> [What you are asked to do] Determine how many lines of the items below contain the string "kern", treating uppercase and lowercase letters as distinct. Reply with the number alone.

Begin Information supplied

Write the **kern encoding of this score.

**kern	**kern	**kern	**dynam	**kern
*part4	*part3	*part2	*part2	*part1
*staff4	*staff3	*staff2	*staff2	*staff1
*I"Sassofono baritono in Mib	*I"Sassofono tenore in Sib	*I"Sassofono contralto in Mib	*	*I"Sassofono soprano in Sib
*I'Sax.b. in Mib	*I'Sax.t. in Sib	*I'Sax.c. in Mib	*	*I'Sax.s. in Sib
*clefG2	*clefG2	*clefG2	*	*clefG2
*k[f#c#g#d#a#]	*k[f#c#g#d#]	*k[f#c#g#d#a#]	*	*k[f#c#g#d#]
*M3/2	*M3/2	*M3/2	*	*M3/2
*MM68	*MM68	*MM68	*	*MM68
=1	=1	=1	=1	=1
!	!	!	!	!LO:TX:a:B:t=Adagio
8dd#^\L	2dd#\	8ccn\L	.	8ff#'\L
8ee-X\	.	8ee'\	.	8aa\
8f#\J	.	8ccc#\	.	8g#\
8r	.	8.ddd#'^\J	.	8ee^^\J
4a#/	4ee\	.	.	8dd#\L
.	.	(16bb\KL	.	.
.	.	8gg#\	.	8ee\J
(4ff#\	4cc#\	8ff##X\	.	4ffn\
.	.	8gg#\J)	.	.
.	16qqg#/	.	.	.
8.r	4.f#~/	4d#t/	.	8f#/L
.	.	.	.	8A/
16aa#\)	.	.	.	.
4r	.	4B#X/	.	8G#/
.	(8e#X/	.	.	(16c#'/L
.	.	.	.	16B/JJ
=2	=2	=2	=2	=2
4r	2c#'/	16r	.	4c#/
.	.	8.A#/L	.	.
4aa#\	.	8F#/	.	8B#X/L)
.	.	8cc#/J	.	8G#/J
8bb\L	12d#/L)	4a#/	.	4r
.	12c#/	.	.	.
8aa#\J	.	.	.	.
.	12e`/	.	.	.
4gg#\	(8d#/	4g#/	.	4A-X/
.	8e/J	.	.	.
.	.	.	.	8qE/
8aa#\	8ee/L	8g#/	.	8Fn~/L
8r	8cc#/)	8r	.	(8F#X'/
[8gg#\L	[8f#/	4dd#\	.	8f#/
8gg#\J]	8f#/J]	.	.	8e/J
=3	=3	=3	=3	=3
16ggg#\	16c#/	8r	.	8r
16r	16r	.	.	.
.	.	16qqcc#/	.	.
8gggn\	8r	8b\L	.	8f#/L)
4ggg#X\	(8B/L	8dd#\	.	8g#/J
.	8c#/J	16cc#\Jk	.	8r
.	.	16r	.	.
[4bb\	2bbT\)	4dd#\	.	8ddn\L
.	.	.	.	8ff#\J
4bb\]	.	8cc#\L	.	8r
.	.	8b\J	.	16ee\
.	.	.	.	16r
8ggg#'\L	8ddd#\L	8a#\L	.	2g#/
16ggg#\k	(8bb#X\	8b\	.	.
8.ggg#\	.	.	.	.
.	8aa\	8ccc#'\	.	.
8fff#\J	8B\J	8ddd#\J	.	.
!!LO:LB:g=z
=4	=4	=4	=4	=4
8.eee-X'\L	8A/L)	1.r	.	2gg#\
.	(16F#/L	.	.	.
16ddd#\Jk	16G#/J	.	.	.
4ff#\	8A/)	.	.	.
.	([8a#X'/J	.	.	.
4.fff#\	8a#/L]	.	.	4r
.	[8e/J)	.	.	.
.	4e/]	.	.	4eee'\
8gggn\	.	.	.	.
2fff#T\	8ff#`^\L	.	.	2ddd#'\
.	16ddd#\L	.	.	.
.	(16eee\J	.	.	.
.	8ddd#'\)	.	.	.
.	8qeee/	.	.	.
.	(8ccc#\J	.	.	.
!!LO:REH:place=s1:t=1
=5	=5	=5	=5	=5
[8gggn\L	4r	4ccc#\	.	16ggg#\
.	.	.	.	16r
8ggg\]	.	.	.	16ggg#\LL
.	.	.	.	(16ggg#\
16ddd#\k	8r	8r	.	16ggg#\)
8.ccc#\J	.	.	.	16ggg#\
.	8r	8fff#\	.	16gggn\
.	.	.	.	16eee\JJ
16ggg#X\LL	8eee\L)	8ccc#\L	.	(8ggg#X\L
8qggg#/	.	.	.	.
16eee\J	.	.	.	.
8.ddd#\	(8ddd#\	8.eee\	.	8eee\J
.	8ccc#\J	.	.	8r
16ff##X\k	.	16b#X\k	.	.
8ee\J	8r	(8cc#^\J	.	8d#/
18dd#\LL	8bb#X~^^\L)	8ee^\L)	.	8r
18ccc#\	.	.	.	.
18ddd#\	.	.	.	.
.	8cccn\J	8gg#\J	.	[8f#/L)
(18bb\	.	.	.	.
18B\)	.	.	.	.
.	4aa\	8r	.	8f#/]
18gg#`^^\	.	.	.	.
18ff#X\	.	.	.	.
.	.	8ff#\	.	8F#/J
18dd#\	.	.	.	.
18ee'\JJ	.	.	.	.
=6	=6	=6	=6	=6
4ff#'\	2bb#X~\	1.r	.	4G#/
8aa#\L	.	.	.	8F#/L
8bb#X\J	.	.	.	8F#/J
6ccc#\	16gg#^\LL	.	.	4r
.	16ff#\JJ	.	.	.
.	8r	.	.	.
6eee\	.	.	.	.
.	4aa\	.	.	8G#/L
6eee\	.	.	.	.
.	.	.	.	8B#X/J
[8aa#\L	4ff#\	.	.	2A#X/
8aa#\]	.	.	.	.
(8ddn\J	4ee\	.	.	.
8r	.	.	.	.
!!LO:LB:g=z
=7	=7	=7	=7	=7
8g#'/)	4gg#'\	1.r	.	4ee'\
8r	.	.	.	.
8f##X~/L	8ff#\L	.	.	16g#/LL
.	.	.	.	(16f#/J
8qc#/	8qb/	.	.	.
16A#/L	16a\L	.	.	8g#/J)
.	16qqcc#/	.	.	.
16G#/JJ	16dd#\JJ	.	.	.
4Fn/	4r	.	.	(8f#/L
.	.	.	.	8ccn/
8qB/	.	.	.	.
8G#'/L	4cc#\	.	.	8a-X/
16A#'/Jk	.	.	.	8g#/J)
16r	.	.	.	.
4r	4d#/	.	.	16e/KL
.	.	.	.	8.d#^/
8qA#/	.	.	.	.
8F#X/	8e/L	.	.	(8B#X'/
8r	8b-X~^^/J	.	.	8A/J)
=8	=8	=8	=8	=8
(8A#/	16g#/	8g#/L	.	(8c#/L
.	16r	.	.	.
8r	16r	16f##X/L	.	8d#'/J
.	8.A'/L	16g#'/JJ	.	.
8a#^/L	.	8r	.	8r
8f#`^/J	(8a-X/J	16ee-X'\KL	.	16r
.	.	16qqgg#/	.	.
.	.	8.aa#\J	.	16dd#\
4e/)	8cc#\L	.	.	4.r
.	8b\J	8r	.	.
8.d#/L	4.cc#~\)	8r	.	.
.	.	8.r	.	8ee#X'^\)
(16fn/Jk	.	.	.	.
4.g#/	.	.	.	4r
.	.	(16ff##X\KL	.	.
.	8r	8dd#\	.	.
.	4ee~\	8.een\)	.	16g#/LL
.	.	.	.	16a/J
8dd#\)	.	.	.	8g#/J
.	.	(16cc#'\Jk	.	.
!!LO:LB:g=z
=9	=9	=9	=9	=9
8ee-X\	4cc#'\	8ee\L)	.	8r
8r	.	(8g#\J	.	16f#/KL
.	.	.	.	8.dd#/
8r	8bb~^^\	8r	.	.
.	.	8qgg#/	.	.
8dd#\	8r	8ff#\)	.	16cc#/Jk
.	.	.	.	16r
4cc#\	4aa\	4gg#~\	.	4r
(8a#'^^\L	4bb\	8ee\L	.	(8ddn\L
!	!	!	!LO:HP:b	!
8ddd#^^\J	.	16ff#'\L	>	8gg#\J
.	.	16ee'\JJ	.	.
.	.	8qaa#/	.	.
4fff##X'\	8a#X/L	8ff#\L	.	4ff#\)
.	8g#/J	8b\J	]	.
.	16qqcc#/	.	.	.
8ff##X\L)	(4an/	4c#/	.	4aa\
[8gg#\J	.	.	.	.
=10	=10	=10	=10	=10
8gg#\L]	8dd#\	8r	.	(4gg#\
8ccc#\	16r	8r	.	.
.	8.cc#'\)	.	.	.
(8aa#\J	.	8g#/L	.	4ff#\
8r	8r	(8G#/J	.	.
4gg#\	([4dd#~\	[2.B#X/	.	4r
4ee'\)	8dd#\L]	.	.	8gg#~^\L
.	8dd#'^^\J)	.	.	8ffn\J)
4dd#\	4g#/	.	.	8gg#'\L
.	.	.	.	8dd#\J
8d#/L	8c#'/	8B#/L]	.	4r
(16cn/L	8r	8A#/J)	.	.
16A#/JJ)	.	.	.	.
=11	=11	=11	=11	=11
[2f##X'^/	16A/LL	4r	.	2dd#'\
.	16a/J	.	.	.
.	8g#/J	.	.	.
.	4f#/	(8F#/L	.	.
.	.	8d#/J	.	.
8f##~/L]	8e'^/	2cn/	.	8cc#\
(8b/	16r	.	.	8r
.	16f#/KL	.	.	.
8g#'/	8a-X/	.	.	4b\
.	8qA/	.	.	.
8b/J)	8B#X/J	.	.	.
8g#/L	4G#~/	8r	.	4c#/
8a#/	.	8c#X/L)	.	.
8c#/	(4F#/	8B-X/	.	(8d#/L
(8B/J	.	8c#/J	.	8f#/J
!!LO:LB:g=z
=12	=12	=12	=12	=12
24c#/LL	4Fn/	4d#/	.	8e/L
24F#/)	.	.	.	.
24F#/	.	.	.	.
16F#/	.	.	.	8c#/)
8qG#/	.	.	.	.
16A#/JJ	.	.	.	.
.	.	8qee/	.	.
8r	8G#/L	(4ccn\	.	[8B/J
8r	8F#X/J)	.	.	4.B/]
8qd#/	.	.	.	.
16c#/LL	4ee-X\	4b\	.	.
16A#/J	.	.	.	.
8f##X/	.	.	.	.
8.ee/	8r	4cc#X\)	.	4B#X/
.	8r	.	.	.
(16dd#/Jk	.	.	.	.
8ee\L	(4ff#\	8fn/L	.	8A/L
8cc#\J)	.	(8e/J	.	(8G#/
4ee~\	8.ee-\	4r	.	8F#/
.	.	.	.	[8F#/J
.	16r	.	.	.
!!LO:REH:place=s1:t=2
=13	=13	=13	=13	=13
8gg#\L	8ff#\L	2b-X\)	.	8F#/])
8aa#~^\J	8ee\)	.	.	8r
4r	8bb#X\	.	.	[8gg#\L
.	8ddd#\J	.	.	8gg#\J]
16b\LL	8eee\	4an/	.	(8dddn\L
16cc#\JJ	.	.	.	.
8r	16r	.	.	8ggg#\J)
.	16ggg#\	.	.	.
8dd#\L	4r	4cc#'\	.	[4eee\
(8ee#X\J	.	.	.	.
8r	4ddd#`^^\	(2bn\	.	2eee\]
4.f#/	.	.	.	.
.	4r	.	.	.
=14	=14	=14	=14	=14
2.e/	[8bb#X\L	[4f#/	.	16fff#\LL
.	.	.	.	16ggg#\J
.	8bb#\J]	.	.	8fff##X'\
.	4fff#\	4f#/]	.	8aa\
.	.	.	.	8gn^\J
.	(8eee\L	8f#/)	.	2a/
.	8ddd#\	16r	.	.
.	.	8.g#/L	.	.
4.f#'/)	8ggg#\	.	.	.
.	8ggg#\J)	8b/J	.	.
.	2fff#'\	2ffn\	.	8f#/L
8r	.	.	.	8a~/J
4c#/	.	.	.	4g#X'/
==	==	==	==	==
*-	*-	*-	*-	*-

End Information supplied

> [Right answer] 2